▶ [EXERCISE OBJECTIVE] Read through the data and report every line in which the word "brown" occurs.

◆ ◆ ◆ ◆ ◆ ◆ ◆

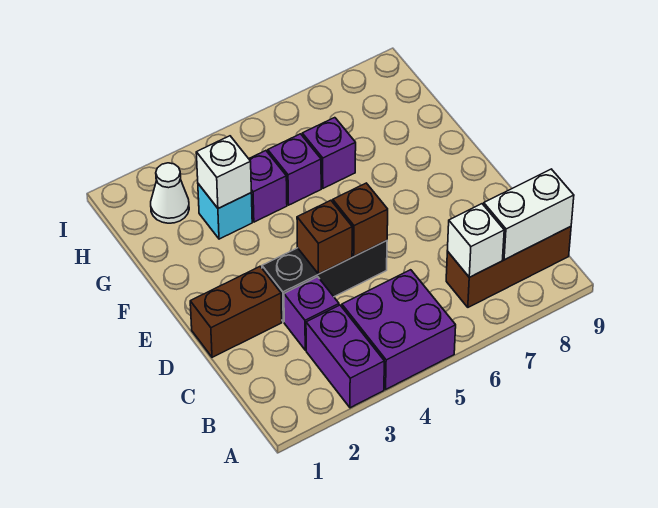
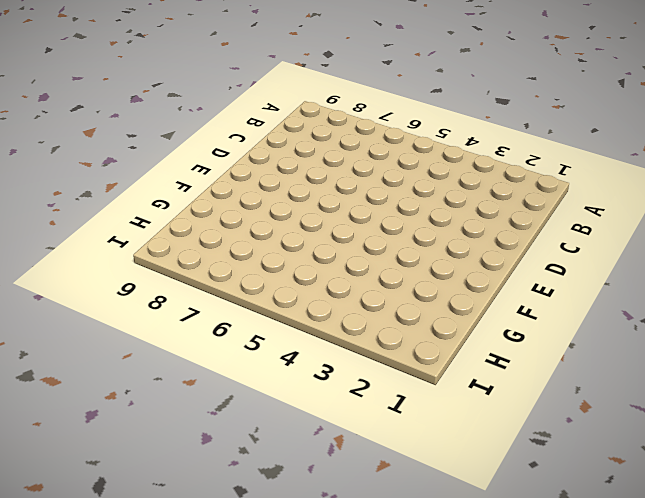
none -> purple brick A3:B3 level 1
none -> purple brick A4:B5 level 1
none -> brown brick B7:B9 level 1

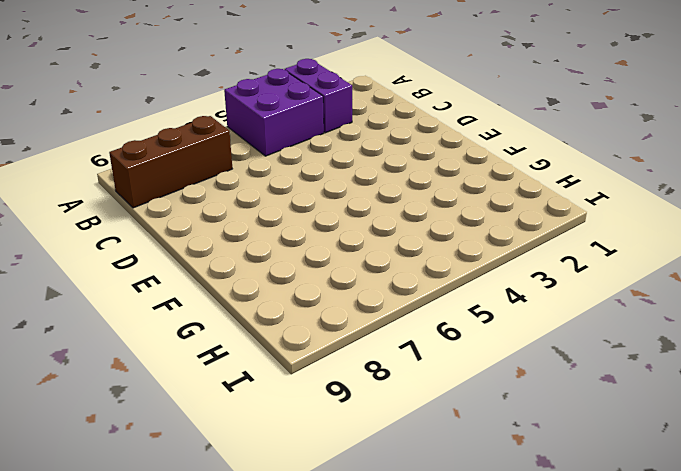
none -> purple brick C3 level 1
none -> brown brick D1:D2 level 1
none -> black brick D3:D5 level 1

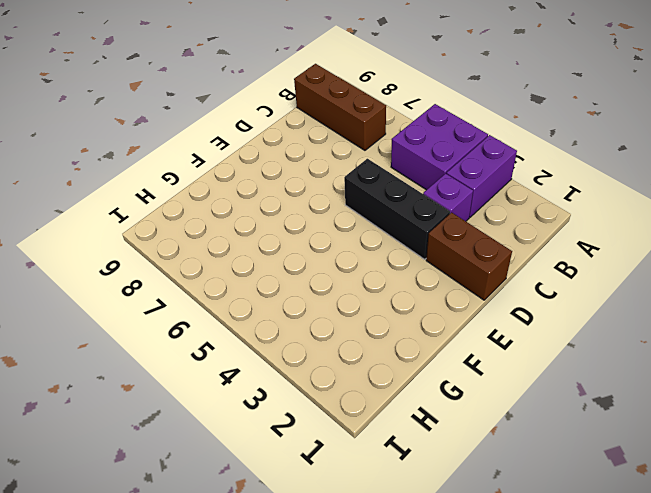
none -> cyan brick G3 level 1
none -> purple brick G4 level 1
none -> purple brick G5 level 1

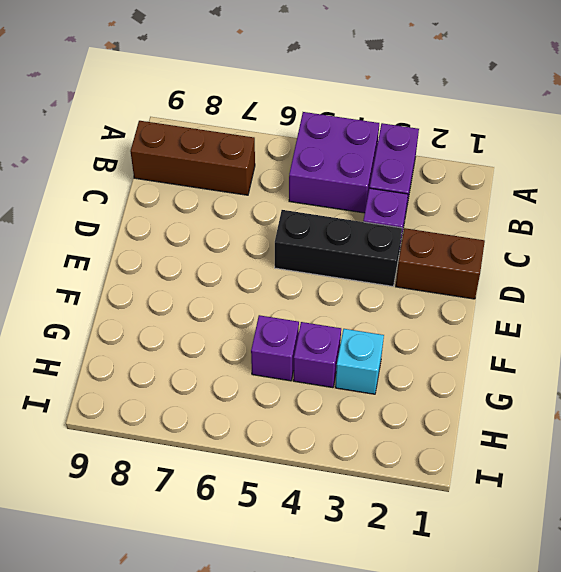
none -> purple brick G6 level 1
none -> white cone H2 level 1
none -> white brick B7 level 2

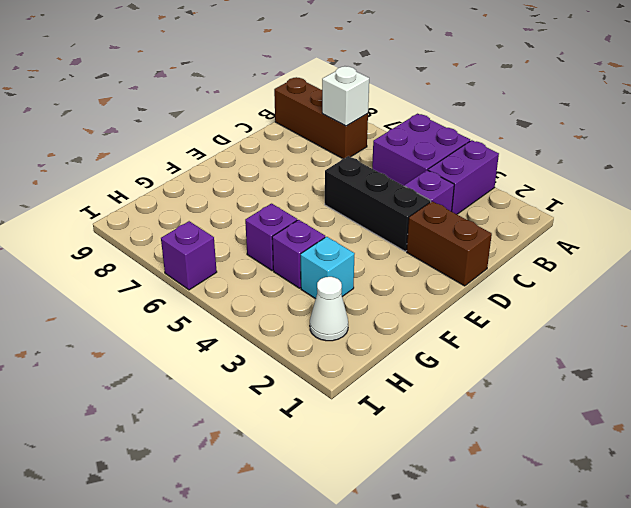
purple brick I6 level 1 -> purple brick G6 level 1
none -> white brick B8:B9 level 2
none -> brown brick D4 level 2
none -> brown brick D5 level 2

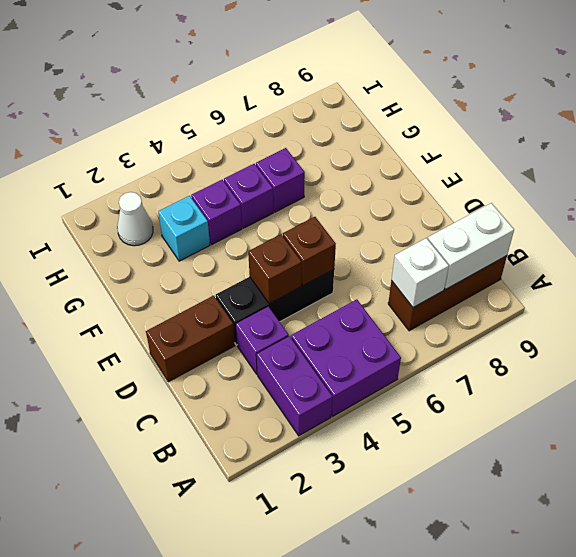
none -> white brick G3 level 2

◆ ◆ ◆ ◆ ◆ ◆ ◆

▶ [ANSWER TO THIS EXERCISE]
none -> brown brick B7:B9 level 1
none -> brown brick D1:D2 level 1
none -> brown brick D4 level 2
none -> brown brick D5 level 2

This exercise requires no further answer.